DATA RECORDS below:

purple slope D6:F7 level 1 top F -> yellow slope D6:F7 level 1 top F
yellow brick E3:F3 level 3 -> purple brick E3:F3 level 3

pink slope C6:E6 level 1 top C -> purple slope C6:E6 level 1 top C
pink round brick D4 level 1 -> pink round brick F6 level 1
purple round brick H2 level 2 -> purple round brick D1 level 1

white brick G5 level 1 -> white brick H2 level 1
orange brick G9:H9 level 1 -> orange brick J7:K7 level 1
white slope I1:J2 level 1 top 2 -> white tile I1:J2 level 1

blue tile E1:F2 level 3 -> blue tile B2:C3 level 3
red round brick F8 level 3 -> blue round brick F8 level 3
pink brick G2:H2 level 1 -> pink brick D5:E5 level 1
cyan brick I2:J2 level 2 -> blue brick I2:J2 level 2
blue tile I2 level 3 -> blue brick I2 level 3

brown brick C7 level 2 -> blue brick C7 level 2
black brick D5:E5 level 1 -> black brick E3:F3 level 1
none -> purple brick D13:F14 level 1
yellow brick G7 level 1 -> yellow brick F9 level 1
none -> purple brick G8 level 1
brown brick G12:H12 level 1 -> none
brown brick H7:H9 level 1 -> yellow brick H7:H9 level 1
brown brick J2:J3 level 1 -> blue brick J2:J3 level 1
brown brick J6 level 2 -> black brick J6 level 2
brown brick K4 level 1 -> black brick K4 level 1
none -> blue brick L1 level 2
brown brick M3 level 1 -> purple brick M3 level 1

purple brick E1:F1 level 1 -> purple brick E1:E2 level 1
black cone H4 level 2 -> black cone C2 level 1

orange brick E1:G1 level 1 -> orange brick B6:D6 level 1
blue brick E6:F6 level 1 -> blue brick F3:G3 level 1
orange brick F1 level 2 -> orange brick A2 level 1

End of DATA RECORDS.

WHAT YOU NEED TO DO: The lines from the first of the entries through the line holding "brown brick H7:H9" are to be restated word for word, and no others.

ANSWER:
purple slope D6:F7 level 1 top F -> yellow slope D6:F7 level 1 top F
yellow brick E3:F3 level 3 -> purple brick E3:F3 level 3

pink slope C6:E6 level 1 top C -> purple slope C6:E6 level 1 top C
pink round brick D4 level 1 -> pink round brick F6 level 1
purple round brick H2 level 2 -> purple round brick D1 level 1

white brick G5 level 1 -> white brick H2 level 1
orange brick G9:H9 level 1 -> orange brick J7:K7 level 1
white slope I1:J2 level 1 top 2 -> white tile I1:J2 level 1

blue tile E1:F2 level 3 -> blue tile B2:C3 level 3
red round brick F8 level 3 -> blue round brick F8 level 3
pink brick G2:H2 level 1 -> pink brick D5:E5 level 1
cyan brick I2:J2 level 2 -> blue brick I2:J2 level 2
blue tile I2 level 3 -> blue brick I2 level 3

brown brick C7 level 2 -> blue brick C7 level 2
black brick D5:E5 level 1 -> black brick E3:F3 level 1
none -> purple brick D13:F14 level 1
yellow brick G7 level 1 -> yellow brick F9 level 1
none -> purple brick G8 level 1
brown brick G12:H12 level 1 -> none
brown brick H7:H9 level 1 -> yellow brick H7:H9 level 1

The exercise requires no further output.